Records from a data source
•••
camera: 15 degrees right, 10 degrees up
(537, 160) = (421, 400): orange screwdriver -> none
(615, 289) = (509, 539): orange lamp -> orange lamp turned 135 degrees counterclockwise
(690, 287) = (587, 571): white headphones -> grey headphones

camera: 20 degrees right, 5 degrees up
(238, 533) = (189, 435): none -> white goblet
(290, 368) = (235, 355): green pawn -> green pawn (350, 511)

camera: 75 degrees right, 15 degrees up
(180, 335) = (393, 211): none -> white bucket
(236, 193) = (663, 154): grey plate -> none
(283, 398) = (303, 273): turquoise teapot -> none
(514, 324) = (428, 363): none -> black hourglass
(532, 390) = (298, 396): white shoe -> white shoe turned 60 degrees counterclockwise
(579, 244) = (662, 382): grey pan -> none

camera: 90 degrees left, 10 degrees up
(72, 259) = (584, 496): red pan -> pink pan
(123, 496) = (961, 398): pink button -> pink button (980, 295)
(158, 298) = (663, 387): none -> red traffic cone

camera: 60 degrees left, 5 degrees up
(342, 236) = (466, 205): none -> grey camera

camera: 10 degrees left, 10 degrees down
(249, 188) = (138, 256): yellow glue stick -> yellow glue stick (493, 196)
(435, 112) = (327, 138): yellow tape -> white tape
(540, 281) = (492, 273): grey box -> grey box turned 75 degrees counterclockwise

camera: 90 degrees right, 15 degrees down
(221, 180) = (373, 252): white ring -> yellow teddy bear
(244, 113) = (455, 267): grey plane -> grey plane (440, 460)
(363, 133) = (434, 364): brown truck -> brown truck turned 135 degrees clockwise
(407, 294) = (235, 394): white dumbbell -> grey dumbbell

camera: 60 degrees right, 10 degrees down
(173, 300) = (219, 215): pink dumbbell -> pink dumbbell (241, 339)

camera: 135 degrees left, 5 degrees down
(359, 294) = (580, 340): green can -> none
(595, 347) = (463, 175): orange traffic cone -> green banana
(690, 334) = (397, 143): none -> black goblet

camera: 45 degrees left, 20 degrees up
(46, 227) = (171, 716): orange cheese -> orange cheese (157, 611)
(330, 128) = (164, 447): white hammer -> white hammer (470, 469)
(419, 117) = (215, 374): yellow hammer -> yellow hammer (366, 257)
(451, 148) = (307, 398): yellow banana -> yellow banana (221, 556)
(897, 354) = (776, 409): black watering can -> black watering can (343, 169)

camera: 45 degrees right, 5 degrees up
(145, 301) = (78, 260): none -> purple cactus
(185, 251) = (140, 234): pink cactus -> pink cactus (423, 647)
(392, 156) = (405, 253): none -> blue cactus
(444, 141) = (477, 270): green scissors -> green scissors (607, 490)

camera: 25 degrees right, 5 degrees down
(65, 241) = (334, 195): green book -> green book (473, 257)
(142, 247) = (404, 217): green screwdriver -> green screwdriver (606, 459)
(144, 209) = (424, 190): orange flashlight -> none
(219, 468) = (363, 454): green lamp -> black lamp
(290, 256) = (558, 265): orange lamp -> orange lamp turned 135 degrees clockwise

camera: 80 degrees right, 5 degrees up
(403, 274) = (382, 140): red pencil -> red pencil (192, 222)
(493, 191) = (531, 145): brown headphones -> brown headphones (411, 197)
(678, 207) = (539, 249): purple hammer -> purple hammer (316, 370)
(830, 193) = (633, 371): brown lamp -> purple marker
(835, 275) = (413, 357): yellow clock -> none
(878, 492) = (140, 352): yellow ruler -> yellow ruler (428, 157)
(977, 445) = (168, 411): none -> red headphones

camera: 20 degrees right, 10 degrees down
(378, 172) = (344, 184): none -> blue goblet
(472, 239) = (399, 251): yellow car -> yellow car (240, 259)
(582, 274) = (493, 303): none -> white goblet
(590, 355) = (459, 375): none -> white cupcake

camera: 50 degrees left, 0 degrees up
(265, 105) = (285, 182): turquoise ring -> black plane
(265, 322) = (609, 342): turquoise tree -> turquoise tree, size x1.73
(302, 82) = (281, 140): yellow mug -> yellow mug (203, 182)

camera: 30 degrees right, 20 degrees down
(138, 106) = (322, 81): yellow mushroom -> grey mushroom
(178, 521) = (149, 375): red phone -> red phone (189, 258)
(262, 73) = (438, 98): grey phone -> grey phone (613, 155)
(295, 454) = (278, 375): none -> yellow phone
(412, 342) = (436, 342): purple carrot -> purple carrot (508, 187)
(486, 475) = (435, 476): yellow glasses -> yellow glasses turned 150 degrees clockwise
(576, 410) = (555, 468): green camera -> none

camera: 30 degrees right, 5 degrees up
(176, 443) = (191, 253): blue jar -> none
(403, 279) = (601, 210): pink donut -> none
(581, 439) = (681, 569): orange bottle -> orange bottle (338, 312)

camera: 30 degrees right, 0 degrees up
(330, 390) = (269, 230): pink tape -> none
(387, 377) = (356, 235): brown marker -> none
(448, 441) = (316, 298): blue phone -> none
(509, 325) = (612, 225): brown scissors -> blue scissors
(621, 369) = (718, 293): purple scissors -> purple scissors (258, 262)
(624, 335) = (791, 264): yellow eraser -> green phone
•••
Aim of the exercise
Once you have read the records above, please copy them out exactly.

Finished task
camera: 15 degrees right, 10 degrees up
(537, 160) = (421, 400): orange screwdriver -> none
(615, 289) = (509, 539): orange lamp -> orange lamp turned 135 degrees counterclockwise
(690, 287) = (587, 571): white headphones -> grey headphones

camera: 20 degrees right, 5 degrees up
(238, 533) = (189, 435): none -> white goblet
(290, 368) = (235, 355): green pawn -> green pawn (350, 511)

camera: 75 degrees right, 15 degrees up
(180, 335) = (393, 211): none -> white bucket
(236, 193) = (663, 154): grey plate -> none
(283, 398) = (303, 273): turquoise teapot -> none
(514, 324) = (428, 363): none -> black hourglass
(532, 390) = (298, 396): white shoe -> white shoe turned 60 degrees counterclockwise
(579, 244) = (662, 382): grey pan -> none

camera: 90 degrees left, 10 degrees up
(72, 259) = (584, 496): red pan -> pink pan
(123, 496) = (961, 398): pink button -> pink button (980, 295)
(158, 298) = (663, 387): none -> red traffic cone

camera: 60 degrees left, 5 degrees up
(342, 236) = (466, 205): none -> grey camera

camera: 10 degrees left, 10 degrees down
(249, 188) = (138, 256): yellow glue stick -> yellow glue stick (493, 196)
(435, 112) = (327, 138): yellow tape -> white tape
(540, 281) = (492, 273): grey box -> grey box turned 75 degrees counterclockwise

camera: 90 degrees right, 15 degrees down
(221, 180) = (373, 252): white ring -> yellow teddy bear
(244, 113) = (455, 267): grey plane -> grey plane (440, 460)
(363, 133) = (434, 364): brown truck -> brown truck turned 135 degrees clockwise
(407, 294) = (235, 394): white dumbbell -> grey dumbbell

camera: 60 degrees right, 10 degrees down
(173, 300) = (219, 215): pink dumbbell -> pink dumbbell (241, 339)

camera: 135 degrees left, 5 degrees down
(359, 294) = (580, 340): green can -> none
(595, 347) = (463, 175): orange traffic cone -> green banana
(690, 334) = (397, 143): none -> black goblet

camera: 45 degrees left, 20 degrees up
(46, 227) = (171, 716): orange cheese -> orange cheese (157, 611)
(330, 128) = (164, 447): white hammer -> white hammer (470, 469)
(419, 117) = (215, 374): yellow hammer -> yellow hammer (366, 257)
(451, 148) = (307, 398): yellow banana -> yellow banana (221, 556)
(897, 354) = (776, 409): black watering can -> black watering can (343, 169)

camera: 45 degrees right, 5 degrees up
(145, 301) = (78, 260): none -> purple cactus
(185, 251) = (140, 234): pink cactus -> pink cactus (423, 647)
(392, 156) = (405, 253): none -> blue cactus
(444, 141) = (477, 270): green scissors -> green scissors (607, 490)

camera: 25 degrees right, 5 degrees down
(65, 241) = (334, 195): green book -> green book (473, 257)
(142, 247) = (404, 217): green screwdriver -> green screwdriver (606, 459)
(144, 209) = (424, 190): orange flashlight -> none
(219, 468) = (363, 454): green lamp -> black lamp
(290, 256) = (558, 265): orange lamp -> orange lamp turned 135 degrees clockwise

camera: 80 degrees right, 5 degrees up
(403, 274) = (382, 140): red pencil -> red pencil (192, 222)
(493, 191) = (531, 145): brown headphones -> brown headphones (411, 197)
(678, 207) = (539, 249): purple hammer -> purple hammer (316, 370)
(830, 193) = (633, 371): brown lamp -> purple marker
(835, 275) = (413, 357): yellow clock -> none
(878, 492) = (140, 352): yellow ruler -> yellow ruler (428, 157)
(977, 445) = (168, 411): none -> red headphones

camera: 20 degrees right, 10 degrees down
(378, 172) = (344, 184): none -> blue goblet
(472, 239) = (399, 251): yellow car -> yellow car (240, 259)
(582, 274) = (493, 303): none -> white goblet
(590, 355) = (459, 375): none -> white cupcake

camera: 50 degrees left, 0 degrees up
(265, 105) = (285, 182): turquoise ring -> black plane
(265, 322) = (609, 342): turquoise tree -> turquoise tree, size x1.73
(302, 82) = (281, 140): yellow mug -> yellow mug (203, 182)

camera: 30 degrees right, 20 degrees down
(138, 106) = (322, 81): yellow mushroom -> grey mushroom
(178, 521) = (149, 375): red phone -> red phone (189, 258)
(262, 73) = (438, 98): grey phone -> grey phone (613, 155)
(295, 454) = (278, 375): none -> yellow phone
(412, 342) = (436, 342): purple carrot -> purple carrot (508, 187)
(486, 475) = (435, 476): yellow glasses -> yellow glasses turned 150 degrees clockwise
(576, 410) = (555, 468): green camera -> none

camera: 30 degrees right, 5 degrees up
(176, 443) = (191, 253): blue jar -> none
(403, 279) = (601, 210): pink donut -> none
(581, 439) = (681, 569): orange bottle -> orange bottle (338, 312)

camera: 30 degrees right, 0 degrees up
(330, 390) = (269, 230): pink tape -> none
(387, 377) = (356, 235): brown marker -> none
(448, 441) = (316, 298): blue phone -> none
(509, 325) = (612, 225): brown scissors -> blue scissors
(621, 369) = (718, 293): purple scissors -> purple scissors (258, 262)
(624, 335) = (791, 264): yellow eraser -> green phone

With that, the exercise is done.